Coordinate-based change listings

+ + + + +

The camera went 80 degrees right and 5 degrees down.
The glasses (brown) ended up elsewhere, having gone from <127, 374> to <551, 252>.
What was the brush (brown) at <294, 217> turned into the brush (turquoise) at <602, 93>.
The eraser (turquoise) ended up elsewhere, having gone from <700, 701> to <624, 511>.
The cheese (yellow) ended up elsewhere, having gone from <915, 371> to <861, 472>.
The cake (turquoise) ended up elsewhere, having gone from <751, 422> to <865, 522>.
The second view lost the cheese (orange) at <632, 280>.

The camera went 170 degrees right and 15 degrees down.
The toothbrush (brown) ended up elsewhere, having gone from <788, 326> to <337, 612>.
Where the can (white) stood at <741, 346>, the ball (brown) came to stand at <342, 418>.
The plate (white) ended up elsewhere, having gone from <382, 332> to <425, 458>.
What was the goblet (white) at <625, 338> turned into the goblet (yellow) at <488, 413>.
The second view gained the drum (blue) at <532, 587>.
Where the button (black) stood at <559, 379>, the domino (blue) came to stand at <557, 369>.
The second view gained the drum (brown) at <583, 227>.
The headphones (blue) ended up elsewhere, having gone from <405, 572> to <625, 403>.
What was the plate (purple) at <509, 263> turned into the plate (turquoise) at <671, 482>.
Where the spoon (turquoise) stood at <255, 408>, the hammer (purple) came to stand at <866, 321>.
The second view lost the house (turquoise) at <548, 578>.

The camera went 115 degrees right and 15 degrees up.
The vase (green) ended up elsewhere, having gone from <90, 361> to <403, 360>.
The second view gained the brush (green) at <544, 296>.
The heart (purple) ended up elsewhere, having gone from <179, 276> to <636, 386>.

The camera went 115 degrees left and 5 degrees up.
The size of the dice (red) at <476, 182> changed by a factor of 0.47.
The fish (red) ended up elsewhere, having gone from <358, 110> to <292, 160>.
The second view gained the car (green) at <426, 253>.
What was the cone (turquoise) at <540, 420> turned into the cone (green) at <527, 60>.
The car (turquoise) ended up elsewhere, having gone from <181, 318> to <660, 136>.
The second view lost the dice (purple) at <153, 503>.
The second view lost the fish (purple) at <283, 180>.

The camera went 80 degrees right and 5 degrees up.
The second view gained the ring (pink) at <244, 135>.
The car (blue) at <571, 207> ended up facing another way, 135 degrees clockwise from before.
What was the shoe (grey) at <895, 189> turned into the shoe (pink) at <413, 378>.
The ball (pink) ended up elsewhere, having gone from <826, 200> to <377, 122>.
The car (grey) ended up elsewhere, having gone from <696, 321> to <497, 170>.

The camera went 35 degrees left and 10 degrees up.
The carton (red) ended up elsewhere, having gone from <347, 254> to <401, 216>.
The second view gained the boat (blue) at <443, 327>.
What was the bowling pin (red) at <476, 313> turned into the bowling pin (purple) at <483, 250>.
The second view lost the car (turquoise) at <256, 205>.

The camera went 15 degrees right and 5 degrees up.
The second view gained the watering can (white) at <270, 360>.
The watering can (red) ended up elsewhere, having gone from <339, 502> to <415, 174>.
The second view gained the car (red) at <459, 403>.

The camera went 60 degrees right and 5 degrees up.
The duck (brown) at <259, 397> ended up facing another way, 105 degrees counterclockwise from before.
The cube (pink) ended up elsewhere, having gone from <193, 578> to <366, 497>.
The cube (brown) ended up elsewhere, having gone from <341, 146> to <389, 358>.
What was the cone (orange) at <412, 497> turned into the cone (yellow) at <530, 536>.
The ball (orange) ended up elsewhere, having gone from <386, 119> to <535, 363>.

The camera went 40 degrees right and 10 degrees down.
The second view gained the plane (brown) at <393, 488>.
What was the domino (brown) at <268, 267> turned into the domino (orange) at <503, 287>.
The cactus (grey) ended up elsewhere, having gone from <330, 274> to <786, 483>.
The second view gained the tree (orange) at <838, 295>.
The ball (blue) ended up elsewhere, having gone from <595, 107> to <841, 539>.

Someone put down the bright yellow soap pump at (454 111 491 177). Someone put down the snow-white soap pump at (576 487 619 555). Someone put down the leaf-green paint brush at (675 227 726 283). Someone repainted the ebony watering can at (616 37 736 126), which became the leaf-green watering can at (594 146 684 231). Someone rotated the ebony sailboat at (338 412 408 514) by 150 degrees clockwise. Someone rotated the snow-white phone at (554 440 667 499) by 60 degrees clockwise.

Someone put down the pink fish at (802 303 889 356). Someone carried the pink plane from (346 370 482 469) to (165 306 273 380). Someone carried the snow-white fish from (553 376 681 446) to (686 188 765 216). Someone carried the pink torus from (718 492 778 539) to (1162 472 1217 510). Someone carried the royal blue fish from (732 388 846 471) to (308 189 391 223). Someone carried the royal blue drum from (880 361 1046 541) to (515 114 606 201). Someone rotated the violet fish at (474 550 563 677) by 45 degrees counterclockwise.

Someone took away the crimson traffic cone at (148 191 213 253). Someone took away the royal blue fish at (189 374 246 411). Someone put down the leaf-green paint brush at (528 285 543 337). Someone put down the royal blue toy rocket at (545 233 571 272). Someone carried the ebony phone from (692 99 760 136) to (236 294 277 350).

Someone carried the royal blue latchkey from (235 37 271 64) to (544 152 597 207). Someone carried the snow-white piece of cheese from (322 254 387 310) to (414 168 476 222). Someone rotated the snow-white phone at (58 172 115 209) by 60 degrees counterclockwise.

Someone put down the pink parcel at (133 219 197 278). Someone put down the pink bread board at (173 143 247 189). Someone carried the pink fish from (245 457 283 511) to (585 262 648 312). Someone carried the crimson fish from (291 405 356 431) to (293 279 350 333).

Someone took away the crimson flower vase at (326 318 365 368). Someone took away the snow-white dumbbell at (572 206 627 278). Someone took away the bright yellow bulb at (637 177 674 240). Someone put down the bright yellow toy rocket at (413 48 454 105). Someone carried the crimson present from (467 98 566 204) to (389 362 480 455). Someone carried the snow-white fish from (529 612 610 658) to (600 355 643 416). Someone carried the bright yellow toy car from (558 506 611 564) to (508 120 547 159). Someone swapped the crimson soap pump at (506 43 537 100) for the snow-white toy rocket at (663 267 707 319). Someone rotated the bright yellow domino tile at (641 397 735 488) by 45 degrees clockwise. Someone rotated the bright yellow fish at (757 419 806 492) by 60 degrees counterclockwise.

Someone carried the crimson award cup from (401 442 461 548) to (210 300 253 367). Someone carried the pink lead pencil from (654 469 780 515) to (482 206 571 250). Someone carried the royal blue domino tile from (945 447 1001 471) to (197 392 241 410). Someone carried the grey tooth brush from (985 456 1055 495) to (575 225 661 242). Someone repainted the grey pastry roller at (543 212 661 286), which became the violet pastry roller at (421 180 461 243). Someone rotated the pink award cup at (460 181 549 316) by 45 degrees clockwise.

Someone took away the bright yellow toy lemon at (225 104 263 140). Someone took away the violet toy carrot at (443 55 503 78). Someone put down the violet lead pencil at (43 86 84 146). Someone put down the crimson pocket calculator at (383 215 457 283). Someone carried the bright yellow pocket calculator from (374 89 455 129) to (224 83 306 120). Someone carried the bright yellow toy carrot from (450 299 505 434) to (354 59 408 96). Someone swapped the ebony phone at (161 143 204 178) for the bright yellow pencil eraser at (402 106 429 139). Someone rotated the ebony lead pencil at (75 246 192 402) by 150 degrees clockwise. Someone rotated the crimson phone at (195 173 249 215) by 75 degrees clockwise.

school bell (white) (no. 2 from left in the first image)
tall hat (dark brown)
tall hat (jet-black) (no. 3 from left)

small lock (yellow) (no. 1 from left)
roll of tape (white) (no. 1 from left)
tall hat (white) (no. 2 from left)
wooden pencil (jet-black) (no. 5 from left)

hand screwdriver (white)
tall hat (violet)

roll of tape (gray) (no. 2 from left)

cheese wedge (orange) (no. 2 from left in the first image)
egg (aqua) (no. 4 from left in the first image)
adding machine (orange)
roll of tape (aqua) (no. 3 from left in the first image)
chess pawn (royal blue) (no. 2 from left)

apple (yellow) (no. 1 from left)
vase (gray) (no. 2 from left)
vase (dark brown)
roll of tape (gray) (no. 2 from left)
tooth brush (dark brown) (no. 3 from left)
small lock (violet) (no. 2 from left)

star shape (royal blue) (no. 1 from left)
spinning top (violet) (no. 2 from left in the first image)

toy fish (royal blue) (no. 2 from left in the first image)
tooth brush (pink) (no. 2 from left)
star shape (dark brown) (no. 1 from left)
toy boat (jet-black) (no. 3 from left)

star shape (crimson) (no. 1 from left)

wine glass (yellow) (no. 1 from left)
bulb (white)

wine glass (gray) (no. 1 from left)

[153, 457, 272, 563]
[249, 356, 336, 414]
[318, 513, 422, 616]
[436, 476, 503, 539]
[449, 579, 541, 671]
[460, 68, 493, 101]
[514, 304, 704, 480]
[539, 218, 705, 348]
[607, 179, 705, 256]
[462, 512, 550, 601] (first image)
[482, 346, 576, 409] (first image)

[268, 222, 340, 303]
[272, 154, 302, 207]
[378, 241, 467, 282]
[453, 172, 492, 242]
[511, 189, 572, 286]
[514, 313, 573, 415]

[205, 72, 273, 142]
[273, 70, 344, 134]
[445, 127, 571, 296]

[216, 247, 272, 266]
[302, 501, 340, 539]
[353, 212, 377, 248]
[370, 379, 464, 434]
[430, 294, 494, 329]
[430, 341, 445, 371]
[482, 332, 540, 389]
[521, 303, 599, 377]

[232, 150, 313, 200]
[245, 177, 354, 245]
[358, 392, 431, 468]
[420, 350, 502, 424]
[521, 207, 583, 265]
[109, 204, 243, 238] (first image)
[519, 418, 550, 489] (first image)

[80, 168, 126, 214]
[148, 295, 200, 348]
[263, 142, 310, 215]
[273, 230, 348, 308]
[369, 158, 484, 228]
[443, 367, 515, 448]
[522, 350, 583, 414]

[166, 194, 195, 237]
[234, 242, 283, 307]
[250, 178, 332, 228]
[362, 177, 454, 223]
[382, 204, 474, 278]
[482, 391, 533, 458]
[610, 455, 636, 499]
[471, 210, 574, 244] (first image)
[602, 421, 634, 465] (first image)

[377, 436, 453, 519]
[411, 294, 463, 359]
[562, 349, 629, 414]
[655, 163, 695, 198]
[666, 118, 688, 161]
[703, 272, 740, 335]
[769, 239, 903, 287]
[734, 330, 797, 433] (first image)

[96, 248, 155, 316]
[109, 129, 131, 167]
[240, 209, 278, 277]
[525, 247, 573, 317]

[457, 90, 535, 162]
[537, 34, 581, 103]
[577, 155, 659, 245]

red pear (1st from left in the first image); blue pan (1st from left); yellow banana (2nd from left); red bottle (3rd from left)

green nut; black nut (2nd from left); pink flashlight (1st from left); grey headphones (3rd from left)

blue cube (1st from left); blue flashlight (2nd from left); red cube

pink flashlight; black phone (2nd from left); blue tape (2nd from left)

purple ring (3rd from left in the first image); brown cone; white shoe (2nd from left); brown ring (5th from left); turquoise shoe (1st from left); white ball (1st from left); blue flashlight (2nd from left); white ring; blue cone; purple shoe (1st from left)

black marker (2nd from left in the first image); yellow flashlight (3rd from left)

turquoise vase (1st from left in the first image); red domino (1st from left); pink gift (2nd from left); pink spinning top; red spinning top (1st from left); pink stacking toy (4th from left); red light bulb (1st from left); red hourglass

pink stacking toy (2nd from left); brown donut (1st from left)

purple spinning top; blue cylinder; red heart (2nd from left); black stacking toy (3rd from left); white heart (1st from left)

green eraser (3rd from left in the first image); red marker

+ + + + +

THE TASK:
Among the records above, extract exactly the lines from the line with "[318, 513, 422, 616]" to the line with "[462, 512, 550, 601] (first image)", both lines included, and leave out the rest.

SOLUTION TO THE EXERCISE:
[318, 513, 422, 616]
[436, 476, 503, 539]
[449, 579, 541, 671]
[460, 68, 493, 101]
[514, 304, 704, 480]
[539, 218, 705, 348]
[607, 179, 705, 256]
[462, 512, 550, 601] (first image)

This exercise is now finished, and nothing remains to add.